[Stored records]

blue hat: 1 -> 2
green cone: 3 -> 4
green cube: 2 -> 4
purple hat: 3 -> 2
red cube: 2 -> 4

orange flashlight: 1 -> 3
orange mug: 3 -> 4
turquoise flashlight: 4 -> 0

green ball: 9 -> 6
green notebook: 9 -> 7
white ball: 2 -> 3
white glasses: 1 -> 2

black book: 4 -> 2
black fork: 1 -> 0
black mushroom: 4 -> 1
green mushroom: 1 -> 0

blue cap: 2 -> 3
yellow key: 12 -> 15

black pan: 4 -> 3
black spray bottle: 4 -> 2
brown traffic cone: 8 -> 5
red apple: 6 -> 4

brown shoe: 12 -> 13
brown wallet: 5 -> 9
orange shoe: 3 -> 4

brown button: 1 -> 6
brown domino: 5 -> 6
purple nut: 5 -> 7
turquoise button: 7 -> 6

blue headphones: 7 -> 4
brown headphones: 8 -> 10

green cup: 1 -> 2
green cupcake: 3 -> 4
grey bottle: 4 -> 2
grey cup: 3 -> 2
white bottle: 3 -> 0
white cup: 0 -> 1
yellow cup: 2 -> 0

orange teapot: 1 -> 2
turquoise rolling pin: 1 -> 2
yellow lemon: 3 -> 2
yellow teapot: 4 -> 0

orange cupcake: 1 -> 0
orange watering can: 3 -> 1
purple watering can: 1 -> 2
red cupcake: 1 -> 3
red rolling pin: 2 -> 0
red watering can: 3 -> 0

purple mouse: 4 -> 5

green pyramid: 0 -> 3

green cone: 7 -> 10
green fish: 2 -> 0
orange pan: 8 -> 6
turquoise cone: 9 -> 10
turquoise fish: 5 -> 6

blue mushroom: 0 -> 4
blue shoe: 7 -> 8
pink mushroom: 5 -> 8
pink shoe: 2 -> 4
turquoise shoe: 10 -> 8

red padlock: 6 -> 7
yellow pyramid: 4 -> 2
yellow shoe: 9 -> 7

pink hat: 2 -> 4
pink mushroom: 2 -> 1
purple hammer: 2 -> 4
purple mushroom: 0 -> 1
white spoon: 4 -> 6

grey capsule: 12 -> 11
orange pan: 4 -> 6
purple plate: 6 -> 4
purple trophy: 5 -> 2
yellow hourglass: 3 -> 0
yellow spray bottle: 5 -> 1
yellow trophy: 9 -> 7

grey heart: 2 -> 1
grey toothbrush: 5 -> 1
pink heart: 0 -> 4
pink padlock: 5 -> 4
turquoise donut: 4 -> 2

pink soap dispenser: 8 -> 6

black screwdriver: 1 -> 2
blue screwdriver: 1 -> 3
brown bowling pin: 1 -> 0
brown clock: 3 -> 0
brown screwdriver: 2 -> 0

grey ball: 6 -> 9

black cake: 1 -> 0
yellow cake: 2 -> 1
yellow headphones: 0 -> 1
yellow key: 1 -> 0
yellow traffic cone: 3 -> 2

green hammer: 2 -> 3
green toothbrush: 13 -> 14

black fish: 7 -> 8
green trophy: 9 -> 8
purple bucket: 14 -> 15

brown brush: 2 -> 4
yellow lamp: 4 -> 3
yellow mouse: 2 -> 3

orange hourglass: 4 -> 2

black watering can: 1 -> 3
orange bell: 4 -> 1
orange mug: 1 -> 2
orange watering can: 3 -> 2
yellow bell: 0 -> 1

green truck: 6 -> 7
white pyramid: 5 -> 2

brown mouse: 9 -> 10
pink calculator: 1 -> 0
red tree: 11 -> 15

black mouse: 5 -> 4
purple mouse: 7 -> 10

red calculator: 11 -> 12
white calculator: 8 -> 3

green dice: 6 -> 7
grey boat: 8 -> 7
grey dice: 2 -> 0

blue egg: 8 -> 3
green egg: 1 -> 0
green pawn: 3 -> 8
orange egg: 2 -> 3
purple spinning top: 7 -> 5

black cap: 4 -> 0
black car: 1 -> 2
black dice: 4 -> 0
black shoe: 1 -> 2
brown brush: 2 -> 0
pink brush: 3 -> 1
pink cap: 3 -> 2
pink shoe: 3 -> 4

* Task statement *
What is needed is an exact copy of the lines above, from the one containing "orange pan: 8 -> 6" through the one containing "grey toothbrush: 5 -> 1", with nothing added.

* Output of the exercise *
orange pan: 8 -> 6
turquoise cone: 9 -> 10
turquoise fish: 5 -> 6

blue mushroom: 0 -> 4
blue shoe: 7 -> 8
pink mushroom: 5 -> 8
pink shoe: 2 -> 4
turquoise shoe: 10 -> 8

red padlock: 6 -> 7
yellow pyramid: 4 -> 2
yellow shoe: 9 -> 7

pink hat: 2 -> 4
pink mushroom: 2 -> 1
purple hammer: 2 -> 4
purple mushroom: 0 -> 1
white spoon: 4 -> 6

grey capsule: 12 -> 11
orange pan: 4 -> 6
purple plate: 6 -> 4
purple trophy: 5 -> 2
yellow hourglass: 3 -> 0
yellow spray bottle: 5 -> 1
yellow trophy: 9 -> 7

grey heart: 2 -> 1
grey toothbrush: 5 -> 1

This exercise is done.